## Stored data
[Start of Attachment]

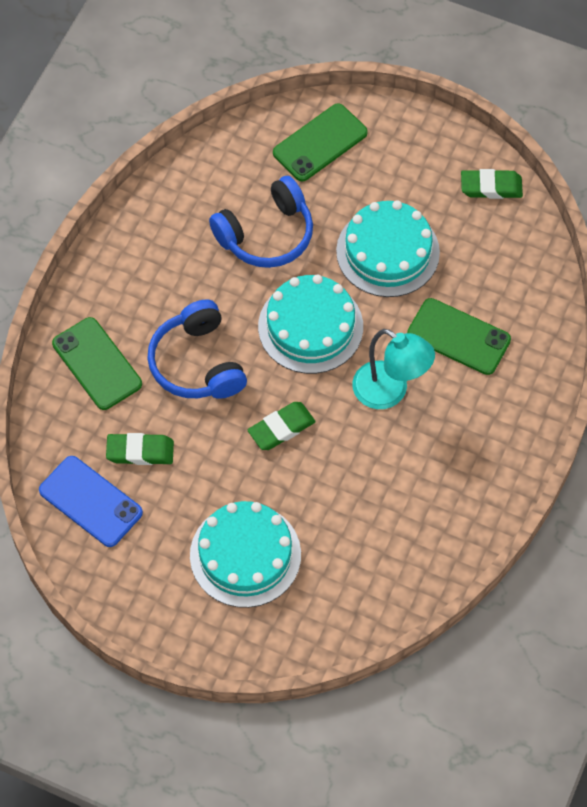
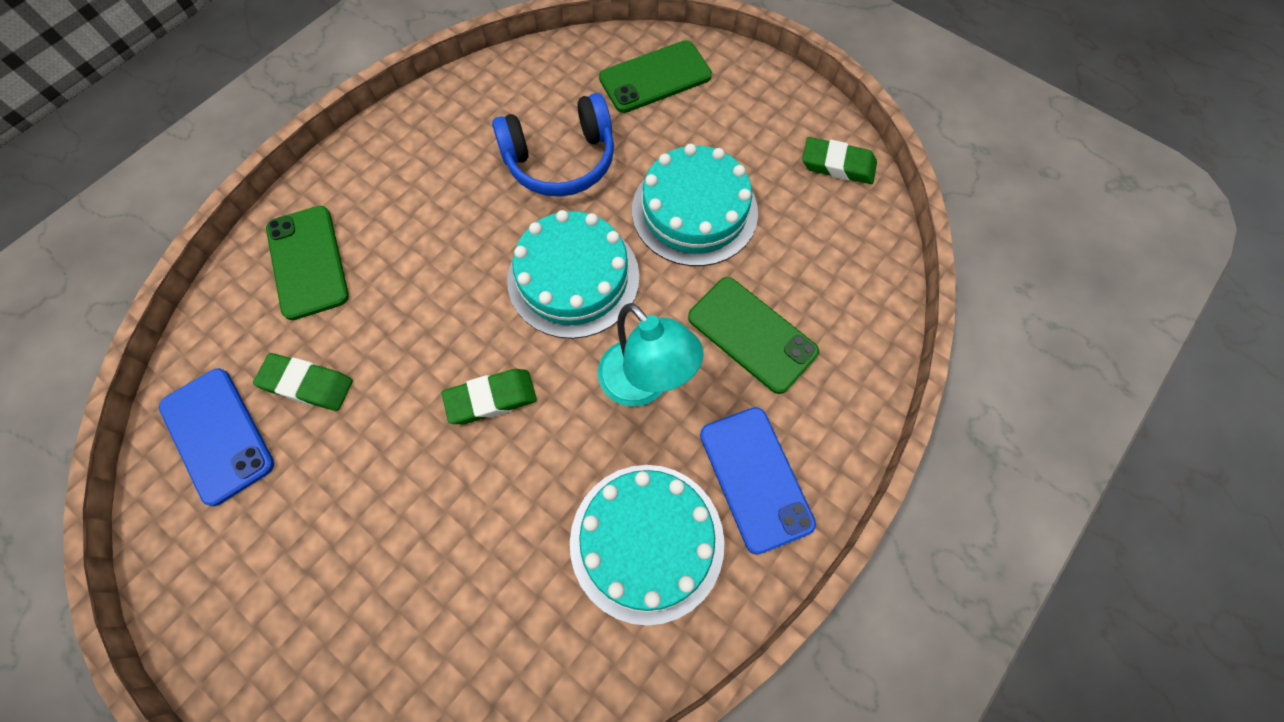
camera: 15 degrees right, 5 degrees up
(197, 363) = (423, 290): blue headphones -> none
(245, 555) = (376, 568): turquoise cake -> turquoise cake (647, 541)
(488, 435) = (756, 478): none -> blue phone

[End of Attachment]

## Required action
Please set down each line of the data above exactly as written, without the pictures.

## Response for this exercise
camera: 15 degrees right, 5 degrees up
(197, 363) = (423, 290): blue headphones -> none
(245, 555) = (376, 568): turquoise cake -> turquoise cake (647, 541)
(488, 435) = (756, 478): none -> blue phone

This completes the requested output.